-- START OF Records provided --

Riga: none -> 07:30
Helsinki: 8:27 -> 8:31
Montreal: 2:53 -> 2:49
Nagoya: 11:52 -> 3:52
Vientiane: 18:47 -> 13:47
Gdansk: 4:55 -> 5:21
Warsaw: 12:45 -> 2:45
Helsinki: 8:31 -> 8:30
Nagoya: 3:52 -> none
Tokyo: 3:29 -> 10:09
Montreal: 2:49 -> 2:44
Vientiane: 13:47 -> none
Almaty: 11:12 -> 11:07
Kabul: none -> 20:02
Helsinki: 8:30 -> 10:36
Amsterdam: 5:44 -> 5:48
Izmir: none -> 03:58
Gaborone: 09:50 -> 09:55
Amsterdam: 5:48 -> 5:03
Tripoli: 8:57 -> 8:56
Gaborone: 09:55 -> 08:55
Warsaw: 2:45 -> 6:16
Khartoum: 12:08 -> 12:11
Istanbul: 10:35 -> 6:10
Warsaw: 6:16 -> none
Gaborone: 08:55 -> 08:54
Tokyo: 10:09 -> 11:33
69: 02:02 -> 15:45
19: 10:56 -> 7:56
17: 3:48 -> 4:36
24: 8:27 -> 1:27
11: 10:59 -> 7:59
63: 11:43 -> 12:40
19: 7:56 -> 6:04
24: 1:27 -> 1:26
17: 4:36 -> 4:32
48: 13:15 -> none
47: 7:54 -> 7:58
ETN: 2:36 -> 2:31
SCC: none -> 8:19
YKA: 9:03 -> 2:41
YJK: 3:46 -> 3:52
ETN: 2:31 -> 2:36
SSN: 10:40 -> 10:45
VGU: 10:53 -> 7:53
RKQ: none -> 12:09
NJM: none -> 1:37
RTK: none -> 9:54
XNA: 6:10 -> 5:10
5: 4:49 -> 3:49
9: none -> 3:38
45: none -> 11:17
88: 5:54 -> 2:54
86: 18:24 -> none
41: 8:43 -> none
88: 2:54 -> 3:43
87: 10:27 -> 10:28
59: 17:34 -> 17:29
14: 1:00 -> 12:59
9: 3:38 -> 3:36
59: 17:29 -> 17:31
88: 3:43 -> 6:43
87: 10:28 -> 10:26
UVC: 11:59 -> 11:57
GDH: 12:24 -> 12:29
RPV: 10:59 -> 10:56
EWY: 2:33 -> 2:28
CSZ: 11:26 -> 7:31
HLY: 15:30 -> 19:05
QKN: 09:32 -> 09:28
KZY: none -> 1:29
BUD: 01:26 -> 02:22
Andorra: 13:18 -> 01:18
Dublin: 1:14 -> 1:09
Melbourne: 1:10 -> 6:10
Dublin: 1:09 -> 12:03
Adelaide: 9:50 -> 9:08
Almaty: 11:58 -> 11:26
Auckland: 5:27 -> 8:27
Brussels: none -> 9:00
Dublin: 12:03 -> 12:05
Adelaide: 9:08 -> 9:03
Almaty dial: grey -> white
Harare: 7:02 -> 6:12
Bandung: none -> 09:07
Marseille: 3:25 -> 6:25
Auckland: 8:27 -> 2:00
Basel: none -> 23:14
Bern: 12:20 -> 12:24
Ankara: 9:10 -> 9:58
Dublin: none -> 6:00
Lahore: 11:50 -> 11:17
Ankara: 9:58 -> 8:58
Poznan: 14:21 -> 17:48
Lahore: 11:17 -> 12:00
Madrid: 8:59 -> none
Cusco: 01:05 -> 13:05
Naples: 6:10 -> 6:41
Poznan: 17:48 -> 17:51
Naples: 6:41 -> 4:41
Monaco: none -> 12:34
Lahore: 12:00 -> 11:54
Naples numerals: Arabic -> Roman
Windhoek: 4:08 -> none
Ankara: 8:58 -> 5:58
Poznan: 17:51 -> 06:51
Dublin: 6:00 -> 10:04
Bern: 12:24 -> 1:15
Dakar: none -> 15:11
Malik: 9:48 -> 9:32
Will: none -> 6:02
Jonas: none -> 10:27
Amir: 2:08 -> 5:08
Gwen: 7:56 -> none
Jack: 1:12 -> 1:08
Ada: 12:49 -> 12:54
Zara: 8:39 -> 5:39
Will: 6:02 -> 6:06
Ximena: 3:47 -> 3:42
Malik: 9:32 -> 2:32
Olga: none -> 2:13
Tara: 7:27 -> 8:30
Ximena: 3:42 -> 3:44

-- END OF Records provided --

* Instruction
Please rewrite every entry above, replacing "Helsinki" with "Oslo" wherever it appears and leaving everything else unchanged.

* Final result
Riga: none -> 07:30
Oslo: 8:27 -> 8:31
Montreal: 2:53 -> 2:49
Nagoya: 11:52 -> 3:52
Vientiane: 18:47 -> 13:47
Gdansk: 4:55 -> 5:21
Warsaw: 12:45 -> 2:45
Oslo: 8:31 -> 8:30
Nagoya: 3:52 -> none
Tokyo: 3:29 -> 10:09
Montreal: 2:49 -> 2:44
Vientiane: 13:47 -> none
Almaty: 11:12 -> 11:07
Kabul: none -> 20:02
Oslo: 8:30 -> 10:36
Amsterdam: 5:44 -> 5:48
Izmir: none -> 03:58
Gaborone: 09:50 -> 09:55
Amsterdam: 5:48 -> 5:03
Tripoli: 8:57 -> 8:56
Gaborone: 09:55 -> 08:55
Warsaw: 2:45 -> 6:16
Khartoum: 12:08 -> 12:11
Istanbul: 10:35 -> 6:10
Warsaw: 6:16 -> none
Gaborone: 08:55 -> 08:54
Tokyo: 10:09 -> 11:33
69: 02:02 -> 15:45
19: 10:56 -> 7:56
17: 3:48 -> 4:36
24: 8:27 -> 1:27
11: 10:59 -> 7:59
63: 11:43 -> 12:40
19: 7:56 -> 6:04
24: 1:27 -> 1:26
17: 4:36 -> 4:32
48: 13:15 -> none
47: 7:54 -> 7:58
ETN: 2:36 -> 2:31
SCC: none -> 8:19
YKA: 9:03 -> 2:41
YJK: 3:46 -> 3:52
ETN: 2:31 -> 2:36
SSN: 10:40 -> 10:45
VGU: 10:53 -> 7:53
RKQ: none -> 12:09
NJM: none -> 1:37
RTK: none -> 9:54
XNA: 6:10 -> 5:10
5: 4:49 -> 3:49
9: none -> 3:38
45: none -> 11:17
88: 5:54 -> 2:54
86: 18:24 -> none
41: 8:43 -> none
88: 2:54 -> 3:43
87: 10:27 -> 10:28
59: 17:34 -> 17:29
14: 1:00 -> 12:59
9: 3:38 -> 3:36
59: 17:29 -> 17:31
88: 3:43 -> 6:43
87: 10:28 -> 10:26
UVC: 11:59 -> 11:57
GDH: 12:24 -> 12:29
RPV: 10:59 -> 10:56
EWY: 2:33 -> 2:28
CSZ: 11:26 -> 7:31
HLY: 15:30 -> 19:05
QKN: 09:32 -> 09:28
KZY: none -> 1:29
BUD: 01:26 -> 02:22
Andorra: 13:18 -> 01:18
Dublin: 1:14 -> 1:09
Melbourne: 1:10 -> 6:10
Dublin: 1:09 -> 12:03
Adelaide: 9:50 -> 9:08
Almaty: 11:58 -> 11:26
Auckland: 5:27 -> 8:27
Brussels: none -> 9:00
Dublin: 12:03 -> 12:05
Adelaide: 9:08 -> 9:03
Almaty dial: grey -> white
Harare: 7:02 -> 6:12
Bandung: none -> 09:07
Marseille: 3:25 -> 6:25
Auckland: 8:27 -> 2:00
Basel: none -> 23:14
Bern: 12:20 -> 12:24
Ankara: 9:10 -> 9:58
Dublin: none -> 6:00
Lahore: 11:50 -> 11:17
Ankara: 9:58 -> 8:58
Poznan: 14:21 -> 17:48
Lahore: 11:17 -> 12:00
Madrid: 8:59 -> none
Cusco: 01:05 -> 13:05
Naples: 6:10 -> 6:41
Poznan: 17:48 -> 17:51
Naples: 6:41 -> 4:41
Monaco: none -> 12:34
Lahore: 12:00 -> 11:54
Naples numerals: Arabic -> Roman
Windhoek: 4:08 -> none
Ankara: 8:58 -> 5:58
Poznan: 17:51 -> 06:51
Dublin: 6:00 -> 10:04
Bern: 12:24 -> 1:15
Dakar: none -> 15:11
Malik: 9:48 -> 9:32
Will: none -> 6:02
Jonas: none -> 10:27
Amir: 2:08 -> 5:08
Gwen: 7:56 -> none
Jack: 1:12 -> 1:08
Ada: 12:49 -> 12:54
Zara: 8:39 -> 5:39
Will: 6:02 -> 6:06
Ximena: 3:47 -> 3:42
Malik: 9:32 -> 2:32
Olga: none -> 2:13
Tara: 7:27 -> 8:30
Ximena: 3:42 -> 3:44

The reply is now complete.